**YOUR ASSIGNMENT**
Your reply should hold exactly the lines from the one that contains "lime brick H6 level 1 -> none" through the end of the data. Repeat them word for word.

**Collection entries**
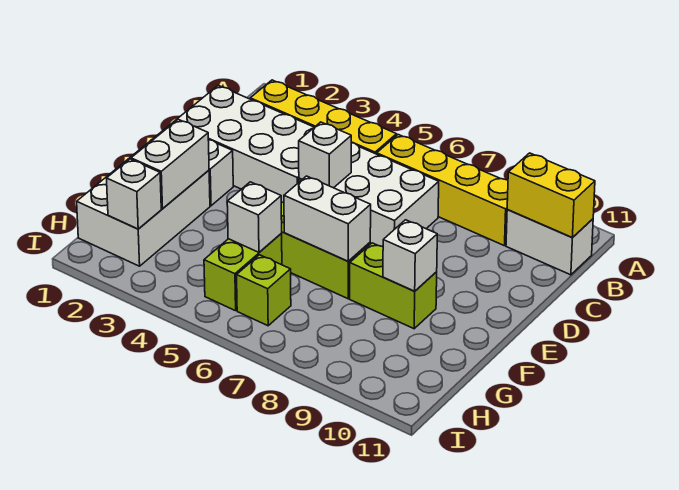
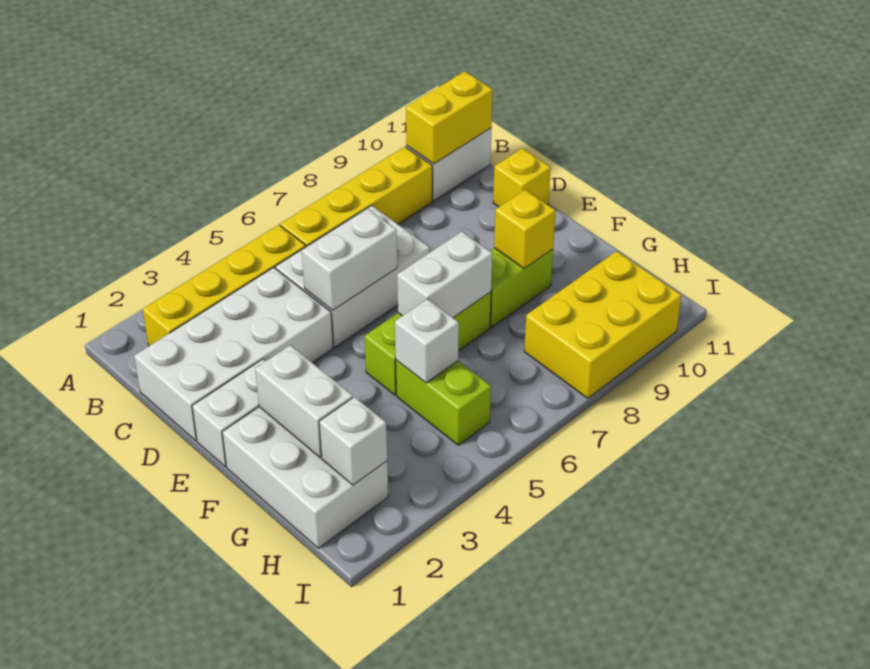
white brick D5 level 2 -> white brick D5:D6 level 2
none -> yellow brick D11 level 1
white brick F9 level 2 -> yellow brick F9 level 2
lime brick H6 level 1 -> none
none -> yellow brick H8:I10 level 1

**SOLUTION TO THIS TASK**
lime brick H6 level 1 -> none
none -> yellow brick H8:I10 level 1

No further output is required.